Instructions for the task: Down to the last line, reproduce the data that follows, but skip the pictures.

Records excerpted from a collection
====================
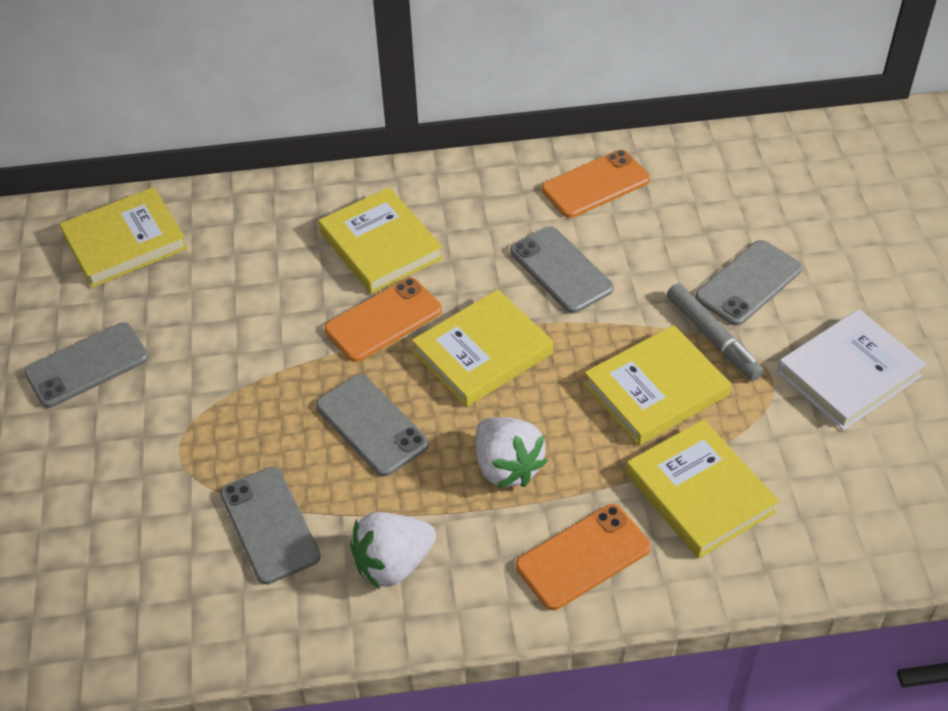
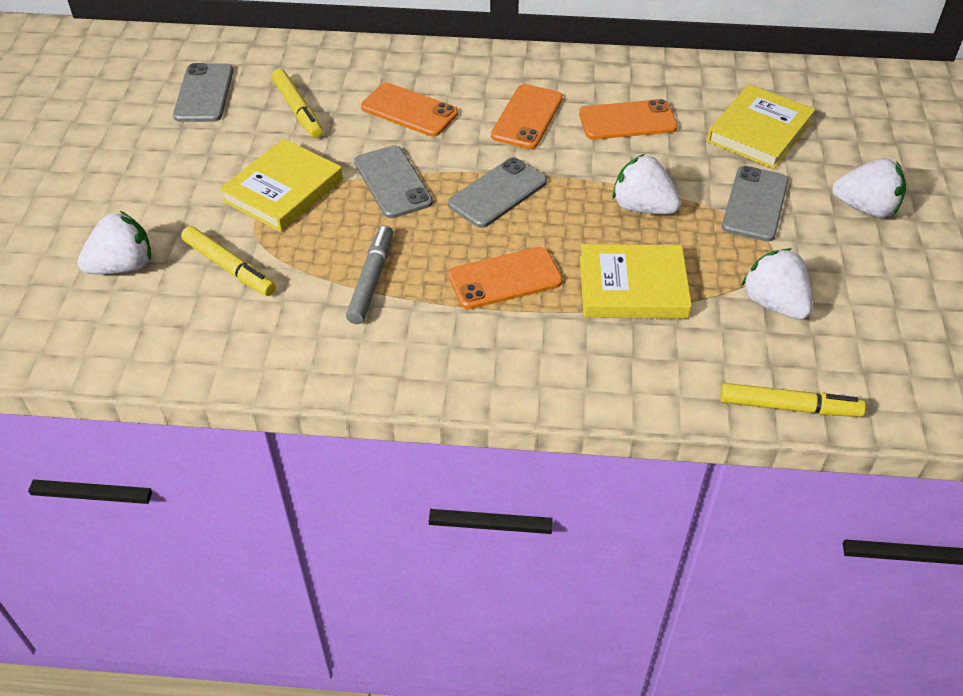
grey phone: 5 -> 4
orange phone: 3 -> 4
white book: 1 -> 0
white strawberry: 2 -> 4
yellow book: 5 -> 3
yellow marker: 0 -> 3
====================
Response to this exercise:
grey phone: 5 -> 4
orange phone: 3 -> 4
white book: 1 -> 0
white strawberry: 2 -> 4
yellow book: 5 -> 3
yellow marker: 0 -> 3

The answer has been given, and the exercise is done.